> _Set exercise_:
Reproduce every line of the records below verbatim, leaving out the pictures.

— START OF Input —

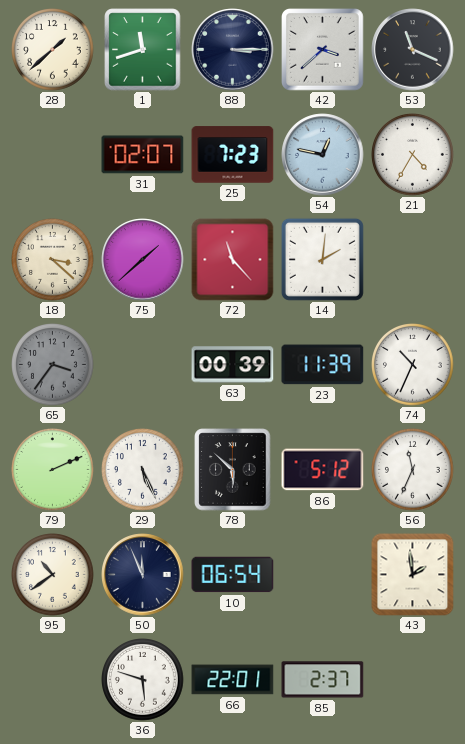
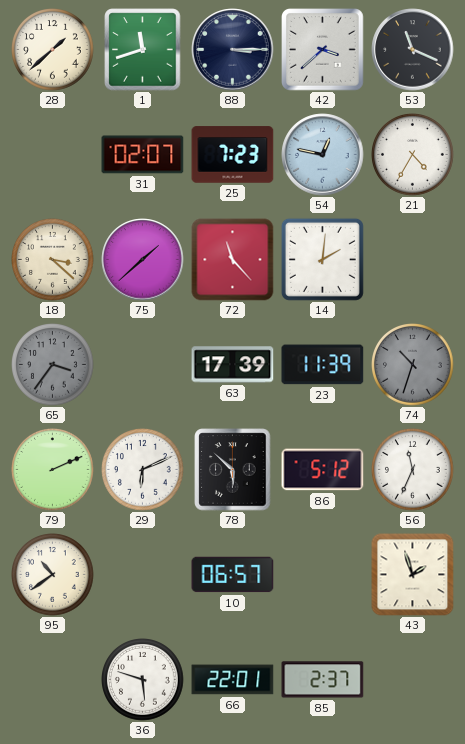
63: 00:39 -> 17:39
74: 10:34 -> 10:33
74 dial: white -> grey
29: 5:26 -> 6:11
50: 11:56 -> none
10: 06:54 -> 06:57
43: 1:59 -> 1:57
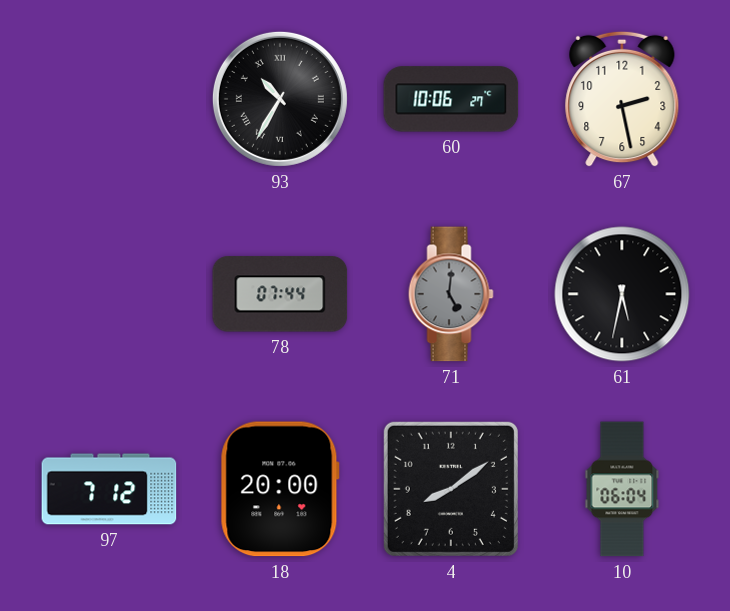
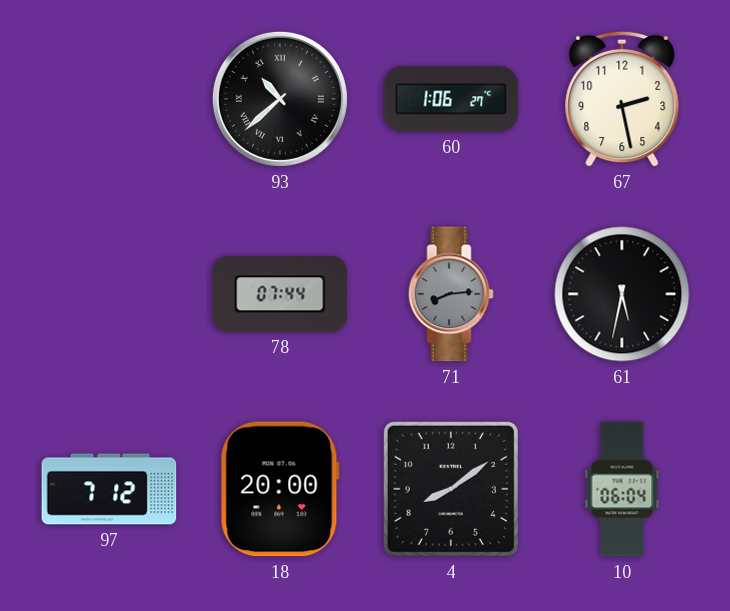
93: 10:35 -> 10:38
60: 10:06 -> 1:06
71: 5:01 -> 8:14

— END OF Input —

> _Exercise solution_:
63: 00:39 -> 17:39
74: 10:34 -> 10:33
74 dial: white -> grey
29: 5:26 -> 6:11
50: 11:56 -> none
10: 06:54 -> 06:57
43: 1:59 -> 1:57
93: 10:35 -> 10:38
60: 10:06 -> 1:06
71: 5:01 -> 8:14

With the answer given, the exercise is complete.